**STATED EXERCISE**
Print every row below word for word, keeping the original order and leaving nothing out.

Entries drawn from a collection
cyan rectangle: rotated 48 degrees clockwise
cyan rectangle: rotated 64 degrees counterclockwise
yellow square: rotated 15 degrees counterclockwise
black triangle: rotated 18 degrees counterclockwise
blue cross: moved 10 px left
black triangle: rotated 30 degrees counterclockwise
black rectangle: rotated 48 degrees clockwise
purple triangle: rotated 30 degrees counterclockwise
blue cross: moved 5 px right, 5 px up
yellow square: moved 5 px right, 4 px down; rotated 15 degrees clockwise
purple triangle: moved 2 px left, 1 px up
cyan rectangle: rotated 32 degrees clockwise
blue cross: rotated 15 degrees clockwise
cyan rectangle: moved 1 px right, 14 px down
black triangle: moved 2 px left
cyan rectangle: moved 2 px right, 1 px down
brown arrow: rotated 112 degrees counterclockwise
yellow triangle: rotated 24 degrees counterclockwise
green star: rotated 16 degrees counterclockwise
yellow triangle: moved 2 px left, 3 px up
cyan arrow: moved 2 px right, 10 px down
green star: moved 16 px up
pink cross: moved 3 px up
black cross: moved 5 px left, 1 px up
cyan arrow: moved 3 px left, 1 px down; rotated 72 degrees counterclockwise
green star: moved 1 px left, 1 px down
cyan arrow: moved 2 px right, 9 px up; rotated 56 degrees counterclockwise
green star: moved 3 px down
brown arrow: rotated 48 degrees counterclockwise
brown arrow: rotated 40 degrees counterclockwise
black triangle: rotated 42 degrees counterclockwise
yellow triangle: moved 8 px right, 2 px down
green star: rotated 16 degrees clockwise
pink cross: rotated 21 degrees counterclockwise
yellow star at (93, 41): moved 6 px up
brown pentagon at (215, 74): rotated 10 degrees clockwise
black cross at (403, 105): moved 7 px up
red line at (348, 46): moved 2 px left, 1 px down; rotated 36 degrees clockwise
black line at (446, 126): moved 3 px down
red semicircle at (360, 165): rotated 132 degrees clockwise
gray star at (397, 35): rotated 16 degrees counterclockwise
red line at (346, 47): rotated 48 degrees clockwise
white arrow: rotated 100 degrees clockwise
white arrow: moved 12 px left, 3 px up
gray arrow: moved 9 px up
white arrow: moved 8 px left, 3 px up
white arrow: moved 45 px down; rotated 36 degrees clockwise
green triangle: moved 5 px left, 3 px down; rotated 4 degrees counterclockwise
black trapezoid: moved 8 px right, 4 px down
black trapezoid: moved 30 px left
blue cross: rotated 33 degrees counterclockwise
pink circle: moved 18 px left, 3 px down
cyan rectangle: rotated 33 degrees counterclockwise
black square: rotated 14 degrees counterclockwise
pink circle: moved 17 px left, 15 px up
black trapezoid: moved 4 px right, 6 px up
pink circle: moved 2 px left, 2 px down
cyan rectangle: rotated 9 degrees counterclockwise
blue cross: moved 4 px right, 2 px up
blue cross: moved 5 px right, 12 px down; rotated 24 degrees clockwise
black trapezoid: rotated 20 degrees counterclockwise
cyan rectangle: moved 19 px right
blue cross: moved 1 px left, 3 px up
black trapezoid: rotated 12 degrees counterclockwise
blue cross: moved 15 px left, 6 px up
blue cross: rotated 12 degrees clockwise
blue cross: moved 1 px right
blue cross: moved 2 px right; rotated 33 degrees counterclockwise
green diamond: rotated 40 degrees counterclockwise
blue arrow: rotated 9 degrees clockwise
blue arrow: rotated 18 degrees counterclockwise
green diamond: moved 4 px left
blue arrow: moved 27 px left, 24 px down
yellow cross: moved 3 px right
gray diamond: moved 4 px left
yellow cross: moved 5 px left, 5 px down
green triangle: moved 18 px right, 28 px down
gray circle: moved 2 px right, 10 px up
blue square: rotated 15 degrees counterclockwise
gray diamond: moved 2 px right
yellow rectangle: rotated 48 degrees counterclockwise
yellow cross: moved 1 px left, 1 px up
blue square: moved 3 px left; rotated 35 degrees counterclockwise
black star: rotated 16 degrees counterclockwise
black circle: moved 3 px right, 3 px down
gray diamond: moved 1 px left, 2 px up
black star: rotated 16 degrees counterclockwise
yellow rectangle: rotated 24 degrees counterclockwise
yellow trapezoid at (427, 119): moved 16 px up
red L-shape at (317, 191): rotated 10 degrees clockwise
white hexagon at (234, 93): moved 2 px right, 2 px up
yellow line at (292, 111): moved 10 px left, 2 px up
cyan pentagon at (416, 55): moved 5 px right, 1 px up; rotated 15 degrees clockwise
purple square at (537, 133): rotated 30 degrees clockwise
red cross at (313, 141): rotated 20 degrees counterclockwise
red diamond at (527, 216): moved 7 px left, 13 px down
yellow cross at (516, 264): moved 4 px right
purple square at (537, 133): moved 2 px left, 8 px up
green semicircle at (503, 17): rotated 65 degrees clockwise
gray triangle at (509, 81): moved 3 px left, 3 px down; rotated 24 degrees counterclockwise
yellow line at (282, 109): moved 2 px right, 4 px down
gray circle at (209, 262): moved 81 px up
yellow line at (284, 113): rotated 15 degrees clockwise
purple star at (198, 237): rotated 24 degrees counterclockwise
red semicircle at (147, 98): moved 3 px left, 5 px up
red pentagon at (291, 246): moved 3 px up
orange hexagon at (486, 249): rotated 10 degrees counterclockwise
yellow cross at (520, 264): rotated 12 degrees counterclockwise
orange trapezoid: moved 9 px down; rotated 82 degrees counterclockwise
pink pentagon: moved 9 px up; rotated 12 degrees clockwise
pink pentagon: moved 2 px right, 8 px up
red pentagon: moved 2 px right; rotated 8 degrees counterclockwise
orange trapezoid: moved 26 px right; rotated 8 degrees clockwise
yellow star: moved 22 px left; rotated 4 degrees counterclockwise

**ANSWER TO THE EXERCISE**
cyan rectangle: rotated 48 degrees clockwise
cyan rectangle: rotated 64 degrees counterclockwise
yellow square: rotated 15 degrees counterclockwise
black triangle: rotated 18 degrees counterclockwise
blue cross: moved 10 px left
black triangle: rotated 30 degrees counterclockwise
black rectangle: rotated 48 degrees clockwise
purple triangle: rotated 30 degrees counterclockwise
blue cross: moved 5 px right, 5 px up
yellow square: moved 5 px right, 4 px down; rotated 15 degrees clockwise
purple triangle: moved 2 px left, 1 px up
cyan rectangle: rotated 32 degrees clockwise
blue cross: rotated 15 degrees clockwise
cyan rectangle: moved 1 px right, 14 px down
black triangle: moved 2 px left
cyan rectangle: moved 2 px right, 1 px down
brown arrow: rotated 112 degrees counterclockwise
yellow triangle: rotated 24 degrees counterclockwise
green star: rotated 16 degrees counterclockwise
yellow triangle: moved 2 px left, 3 px up
cyan arrow: moved 2 px right, 10 px down
green star: moved 16 px up
pink cross: moved 3 px up
black cross: moved 5 px left, 1 px up
cyan arrow: moved 3 px left, 1 px down; rotated 72 degrees counterclockwise
green star: moved 1 px left, 1 px down
cyan arrow: moved 2 px right, 9 px up; rotated 56 degrees counterclockwise
green star: moved 3 px down
brown arrow: rotated 48 degrees counterclockwise
brown arrow: rotated 40 degrees counterclockwise
black triangle: rotated 42 degrees counterclockwise
yellow triangle: moved 8 px right, 2 px down
green star: rotated 16 degrees clockwise
pink cross: rotated 21 degrees counterclockwise
yellow star at (93, 41): moved 6 px up
brown pentagon at (215, 74): rotated 10 degrees clockwise
black cross at (403, 105): moved 7 px up
red line at (348, 46): moved 2 px left, 1 px down; rotated 36 degrees clockwise
black line at (446, 126): moved 3 px down
red semicircle at (360, 165): rotated 132 degrees clockwise
gray star at (397, 35): rotated 16 degrees counterclockwise
red line at (346, 47): rotated 48 degrees clockwise
white arrow: rotated 100 degrees clockwise
white arrow: moved 12 px left, 3 px up
gray arrow: moved 9 px up
white arrow: moved 8 px left, 3 px up
white arrow: moved 45 px down; rotated 36 degrees clockwise
green triangle: moved 5 px left, 3 px down; rotated 4 degrees counterclockwise
black trapezoid: moved 8 px right, 4 px down
black trapezoid: moved 30 px left
blue cross: rotated 33 degrees counterclockwise
pink circle: moved 18 px left, 3 px down
cyan rectangle: rotated 33 degrees counterclockwise
black square: rotated 14 degrees counterclockwise
pink circle: moved 17 px left, 15 px up
black trapezoid: moved 4 px right, 6 px up
pink circle: moved 2 px left, 2 px down
cyan rectangle: rotated 9 degrees counterclockwise
blue cross: moved 4 px right, 2 px up
blue cross: moved 5 px right, 12 px down; rotated 24 degrees clockwise
black trapezoid: rotated 20 degrees counterclockwise
cyan rectangle: moved 19 px right
blue cross: moved 1 px left, 3 px up
black trapezoid: rotated 12 degrees counterclockwise
blue cross: moved 15 px left, 6 px up
blue cross: rotated 12 degrees clockwise
blue cross: moved 1 px right
blue cross: moved 2 px right; rotated 33 degrees counterclockwise
green diamond: rotated 40 degrees counterclockwise
blue arrow: rotated 9 degrees clockwise
blue arrow: rotated 18 degrees counterclockwise
green diamond: moved 4 px left
blue arrow: moved 27 px left, 24 px down
yellow cross: moved 3 px right
gray diamond: moved 4 px left
yellow cross: moved 5 px left, 5 px down
green triangle: moved 18 px right, 28 px down
gray circle: moved 2 px right, 10 px up
blue square: rotated 15 degrees counterclockwise
gray diamond: moved 2 px right
yellow rectangle: rotated 48 degrees counterclockwise
yellow cross: moved 1 px left, 1 px up
blue square: moved 3 px left; rotated 35 degrees counterclockwise
black star: rotated 16 degrees counterclockwise
black circle: moved 3 px right, 3 px down
gray diamond: moved 1 px left, 2 px up
black star: rotated 16 degrees counterclockwise
yellow rectangle: rotated 24 degrees counterclockwise
yellow trapezoid at (427, 119): moved 16 px up
red L-shape at (317, 191): rotated 10 degrees clockwise
white hexagon at (234, 93): moved 2 px right, 2 px up
yellow line at (292, 111): moved 10 px left, 2 px up
cyan pentagon at (416, 55): moved 5 px right, 1 px up; rotated 15 degrees clockwise
purple square at (537, 133): rotated 30 degrees clockwise
red cross at (313, 141): rotated 20 degrees counterclockwise
red diamond at (527, 216): moved 7 px left, 13 px down
yellow cross at (516, 264): moved 4 px right
purple square at (537, 133): moved 2 px left, 8 px up
green semicircle at (503, 17): rotated 65 degrees clockwise
gray triangle at (509, 81): moved 3 px left, 3 px down; rotated 24 degrees counterclockwise
yellow line at (282, 109): moved 2 px right, 4 px down
gray circle at (209, 262): moved 81 px up
yellow line at (284, 113): rotated 15 degrees clockwise
purple star at (198, 237): rotated 24 degrees counterclockwise
red semicircle at (147, 98): moved 3 px left, 5 px up
red pentagon at (291, 246): moved 3 px up
orange hexagon at (486, 249): rotated 10 degrees counterclockwise
yellow cross at (520, 264): rotated 12 degrees counterclockwise
orange trapezoid: moved 9 px down; rotated 82 degrees counterclockwise
pink pentagon: moved 9 px up; rotated 12 degrees clockwise
pink pentagon: moved 2 px right, 8 px up
red pentagon: moved 2 px right; rotated 8 degrees counterclockwise
orange trapezoid: moved 26 px right; rotated 8 degrees clockwise
yellow star: moved 22 px left; rotated 4 degrees counterclockwise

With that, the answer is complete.